PROBLEM TO SOLVE -> Lines that include "hammer" make up the answer; copy all of them from the data below.

::::

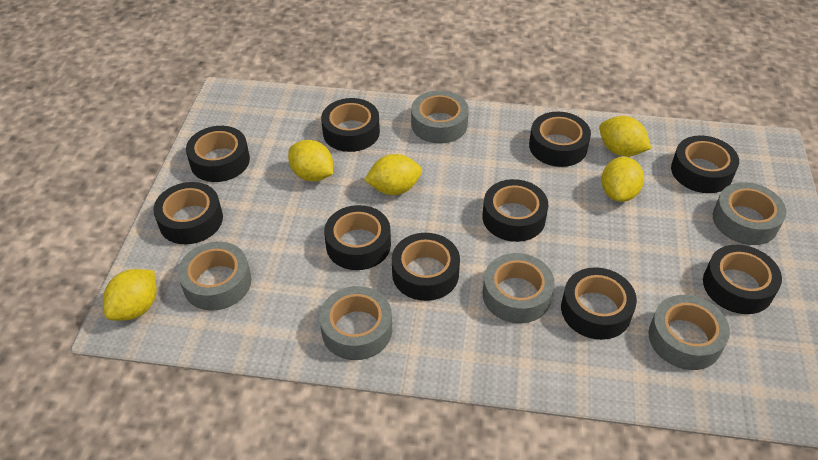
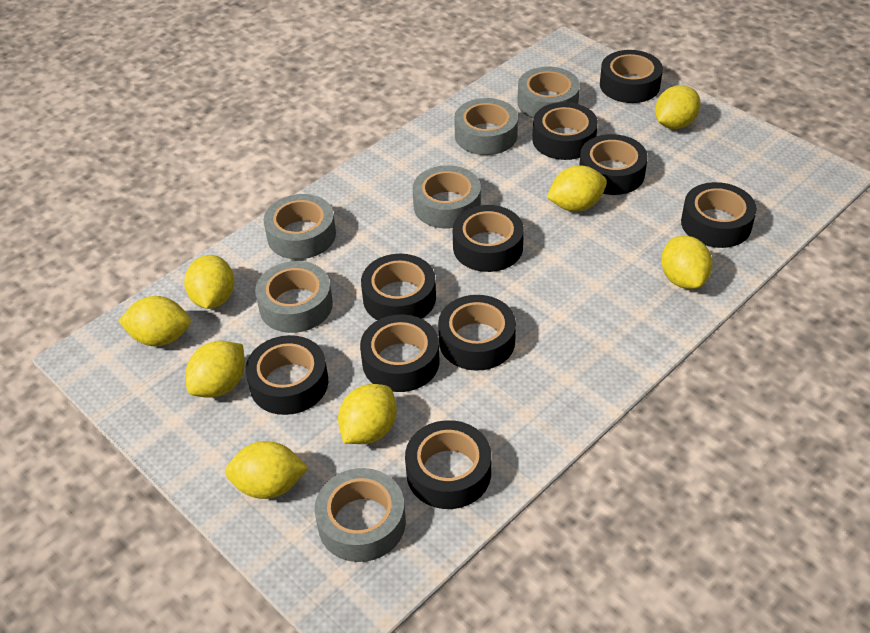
yellow lemon: 5 -> 8

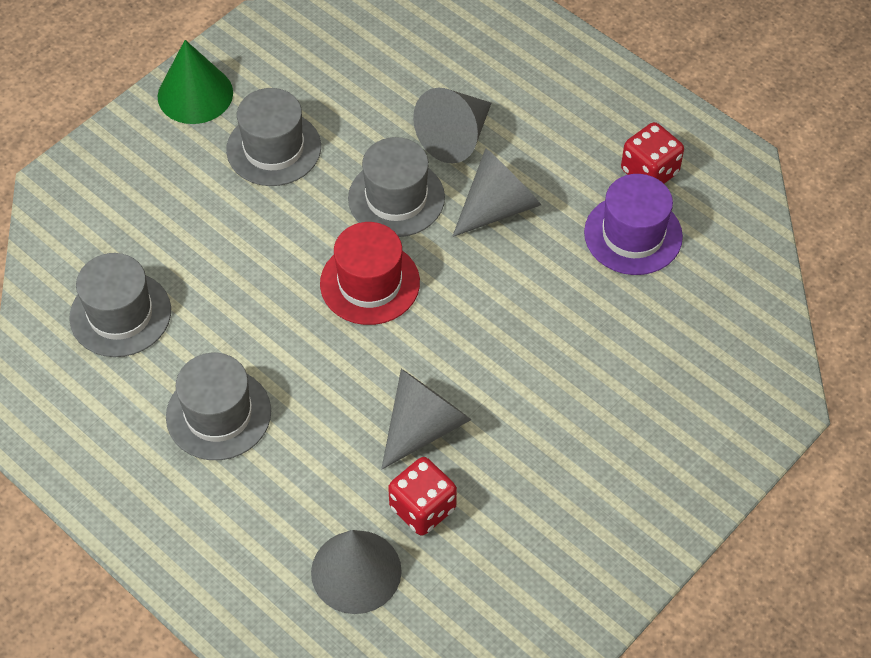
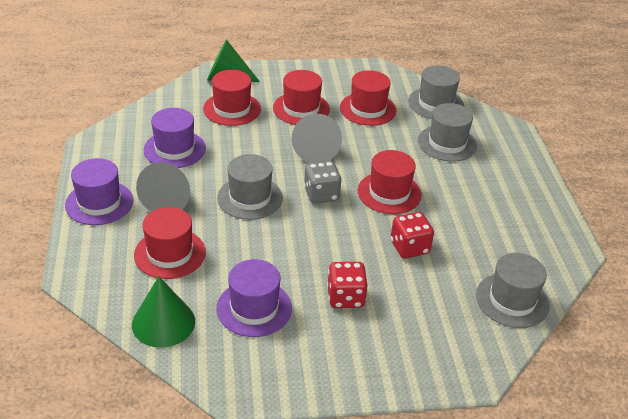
green cone: 1 -> 2
grey cone: 4 -> 2
grey dice: 0 -> 1
purple hat: 1 -> 3
red hat: 1 -> 5

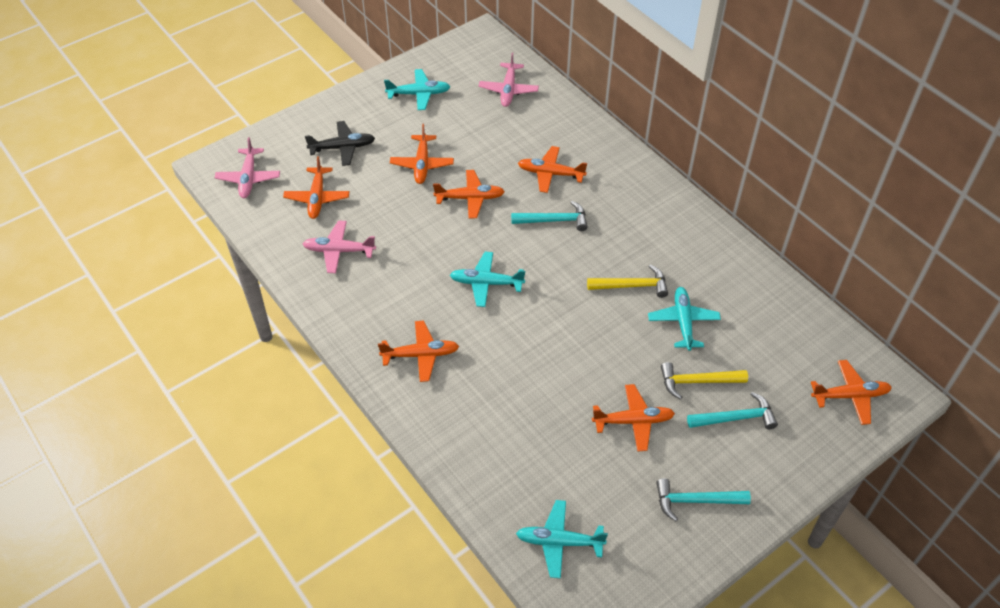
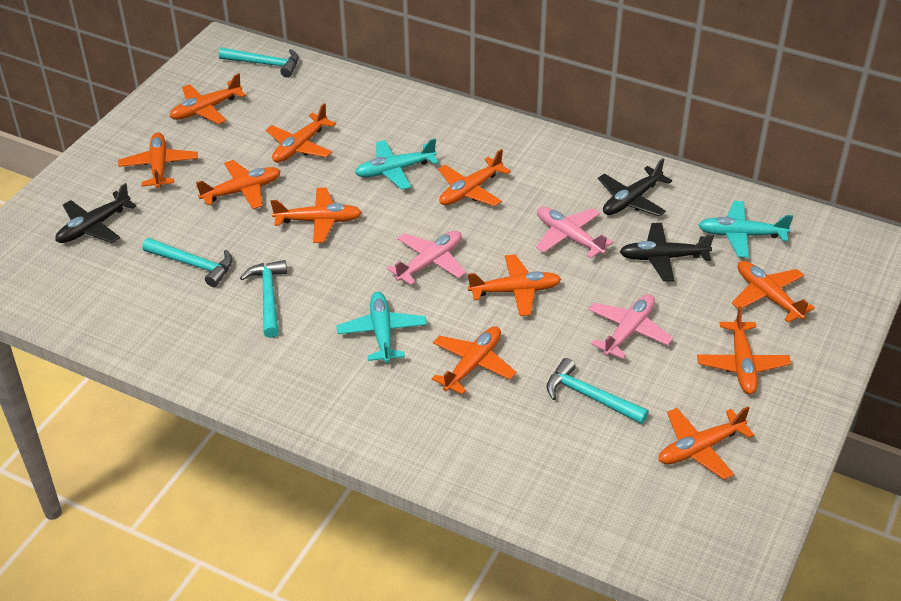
black plane: 1 -> 3
orange plane: 7 -> 11
turquoise hammer: 3 -> 4
turquoise plane: 4 -> 3
yellow hammer: 2 -> 0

::::

YOUR SOLUTION ->
turquoise hammer: 3 -> 4
yellow hammer: 2 -> 0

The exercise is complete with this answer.